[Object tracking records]
------

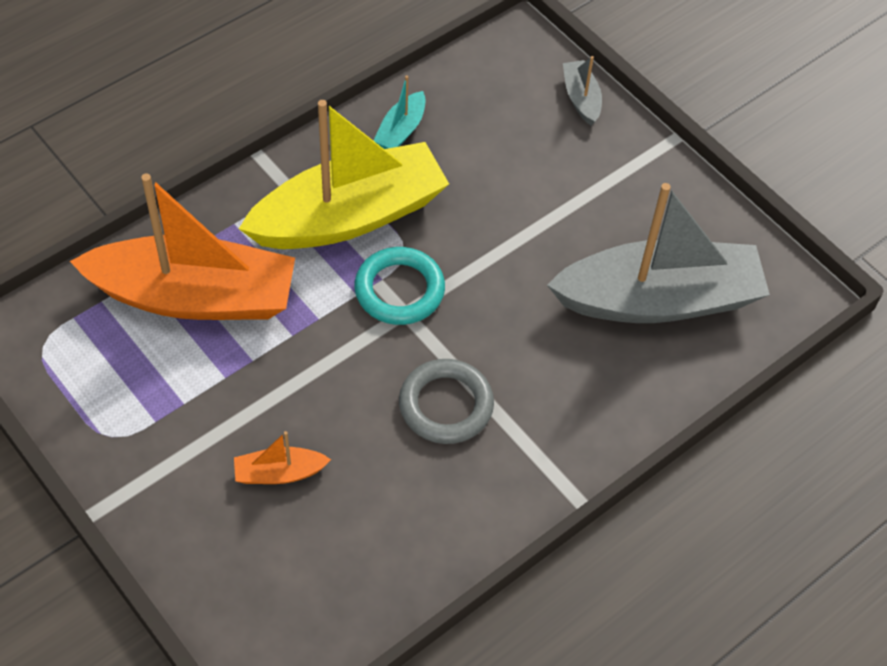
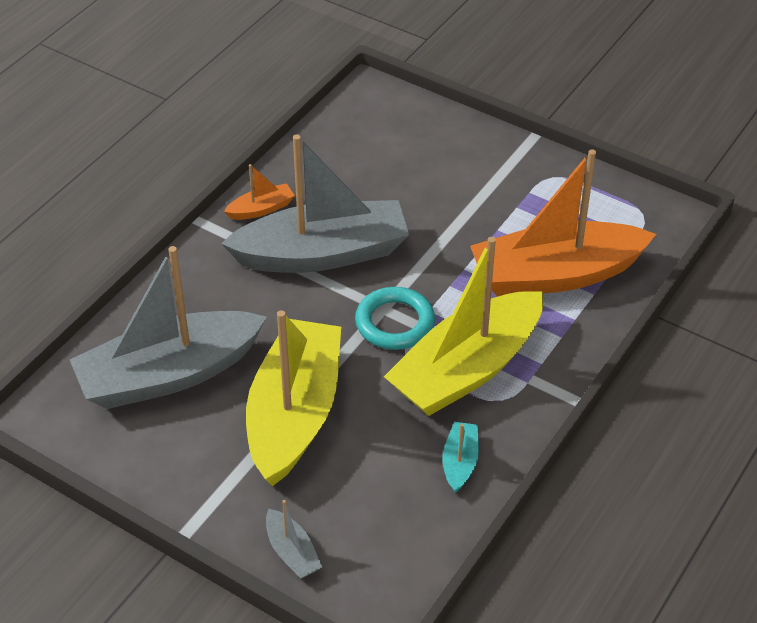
camera: 165 degrees right, 10 degrees down
(279, 473) = (423, 185): orange boat -> orange boat (261, 209)
(446, 405) = (322, 254): grey ring -> grey boat
(540, 219) = (294, 414): none -> yellow boat

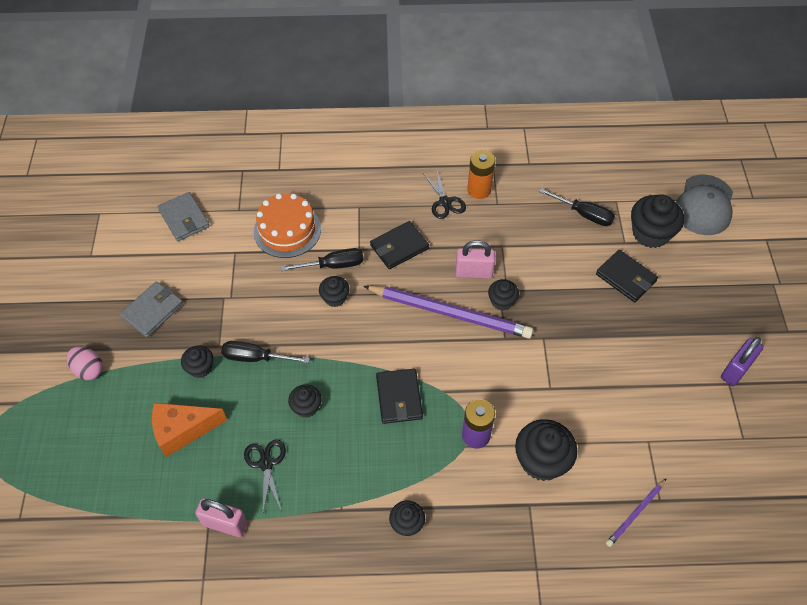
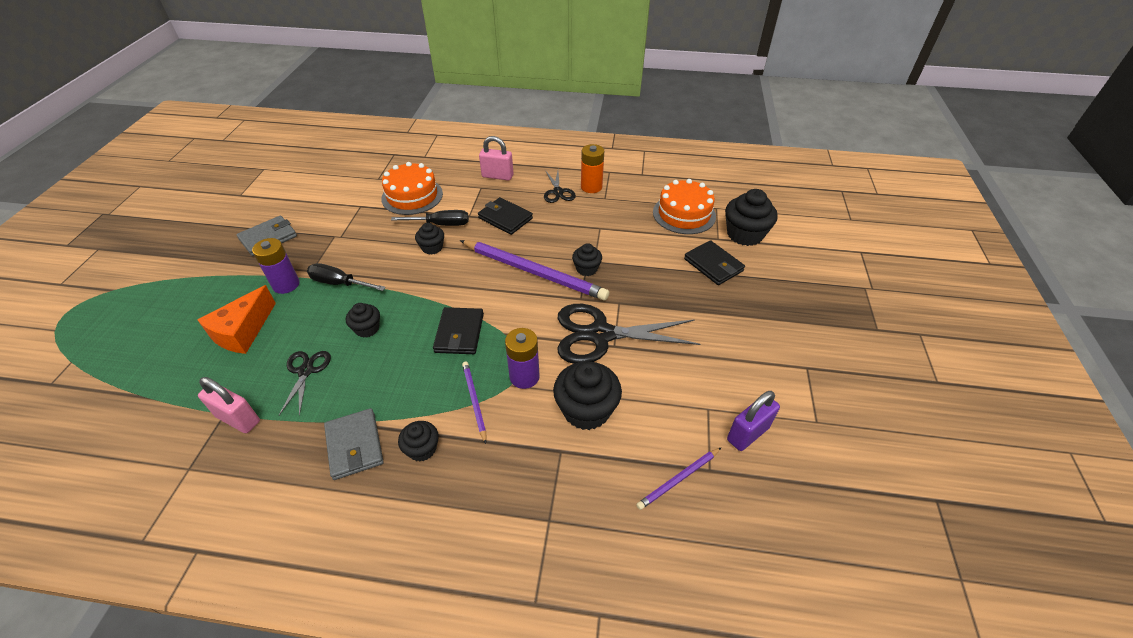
camera: 10 degrees right, 10 degrees down
(89, 370) = (189, 273): pink egg -> none
(183, 430) = (243, 332): orange cheese -> orange cheese turned 60 degrees counterclockwise
(184, 218) = (330, 179): grey wallet -> grey wallet (354, 445)
(200, 368) = (286, 285): black cupcake -> purple battery
(399, 247) = (505, 218): black wallet -> black wallet turned 60 degrees clockwise
(437, 468) = (474, 401): none -> purple pencil
(473, 272) = (567, 244): pink padlock -> pink padlock (497, 176)
(534, 377) = (600, 334): none -> black scissors
(584, 214) = (684, 214): black screwdriver -> orange cake
(704, 205) = (801, 219): grey cap -> none
(736, 370) = (816, 356): purple padlock -> purple padlock (748, 434)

------

The copy should hold every entry above word for word and none of the pictures.

camera: 165 degrees right, 10 degrees down
(279, 473) = (423, 185): orange boat -> orange boat (261, 209)
(446, 405) = (322, 254): grey ring -> grey boat
(540, 219) = (294, 414): none -> yellow boat

camera: 10 degrees right, 10 degrees down
(89, 370) = (189, 273): pink egg -> none
(183, 430) = (243, 332): orange cheese -> orange cheese turned 60 degrees counterclockwise
(184, 218) = (330, 179): grey wallet -> grey wallet (354, 445)
(200, 368) = (286, 285): black cupcake -> purple battery
(399, 247) = (505, 218): black wallet -> black wallet turned 60 degrees clockwise
(437, 468) = (474, 401): none -> purple pencil
(473, 272) = (567, 244): pink padlock -> pink padlock (497, 176)
(534, 377) = (600, 334): none -> black scissors
(584, 214) = (684, 214): black screwdriver -> orange cake
(704, 205) = (801, 219): grey cap -> none
(736, 370) = (816, 356): purple padlock -> purple padlock (748, 434)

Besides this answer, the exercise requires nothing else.